◆ **DESCRIPTION OF THE TASK**:
Find each line below that includes "degrees", then copy it.

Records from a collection
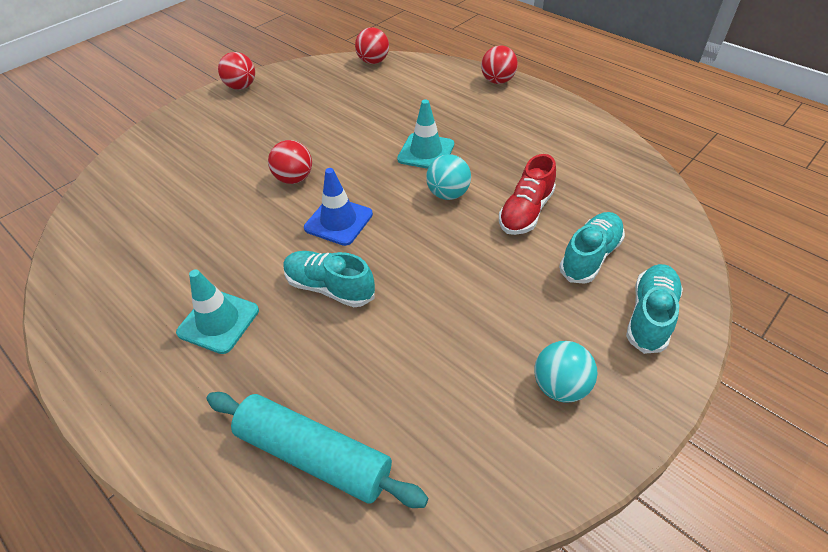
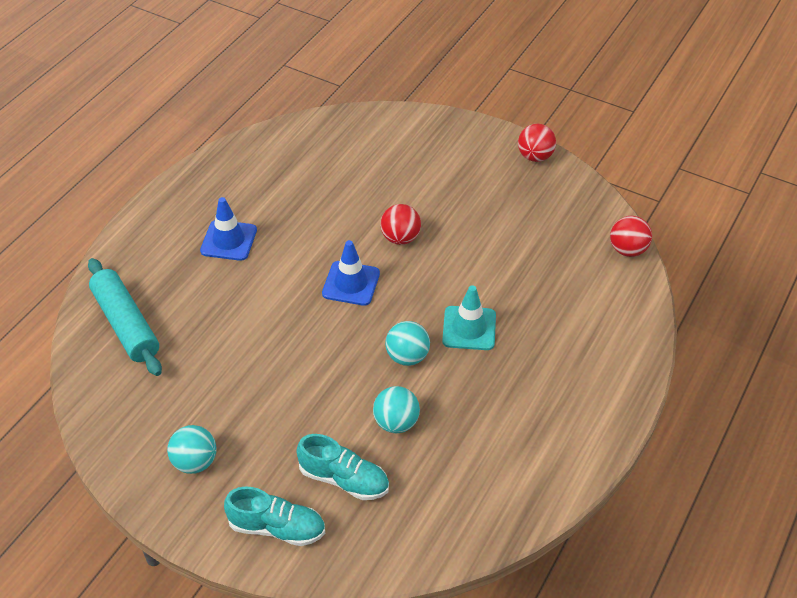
camera: 75 degrees right, 0 degrees up
(218, 321) = (229, 240): turquoise traffic cone -> blue traffic cone
(313, 455) = (126, 324): turquoise rolling pin -> turquoise rolling pin turned 45 degrees counterclockwise
(330, 287) = (272, 296): turquoise shoe -> none
(497, 81) = (630, 374): red ball -> none
(526, 212) = (396, 422): red shoe -> turquoise ball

◆ **EXERCISE ANSWER**:
camera: 75 degrees right, 0 degrees up
(313, 455) = (126, 324): turquoise rolling pin -> turquoise rolling pin turned 45 degrees counterclockwise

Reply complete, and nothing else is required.